**Task brief**
Having found the line containing "D6: LED green" in the data below, reproduce that line and each one after it to the end, exactly, and include nothing else.

**Material shown**
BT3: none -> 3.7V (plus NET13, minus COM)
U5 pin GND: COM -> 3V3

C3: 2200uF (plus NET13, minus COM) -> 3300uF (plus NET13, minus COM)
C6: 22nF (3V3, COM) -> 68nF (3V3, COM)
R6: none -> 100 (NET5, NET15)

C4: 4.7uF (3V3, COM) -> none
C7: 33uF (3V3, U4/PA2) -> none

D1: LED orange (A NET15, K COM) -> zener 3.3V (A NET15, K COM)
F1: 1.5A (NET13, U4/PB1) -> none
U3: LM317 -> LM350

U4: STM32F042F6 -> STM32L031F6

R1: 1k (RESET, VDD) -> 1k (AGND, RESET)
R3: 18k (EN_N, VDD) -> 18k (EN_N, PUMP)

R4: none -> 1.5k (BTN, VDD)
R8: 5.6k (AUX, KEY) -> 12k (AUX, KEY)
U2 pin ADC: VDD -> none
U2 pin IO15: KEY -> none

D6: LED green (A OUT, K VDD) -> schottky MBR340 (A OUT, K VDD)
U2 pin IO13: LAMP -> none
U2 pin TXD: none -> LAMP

**Completed exercise**
D6: LED green (A OUT, K VDD) -> schottky MBR340 (A OUT, K VDD)
U2 pin IO13: LAMP -> none
U2 pin TXD: none -> LAMP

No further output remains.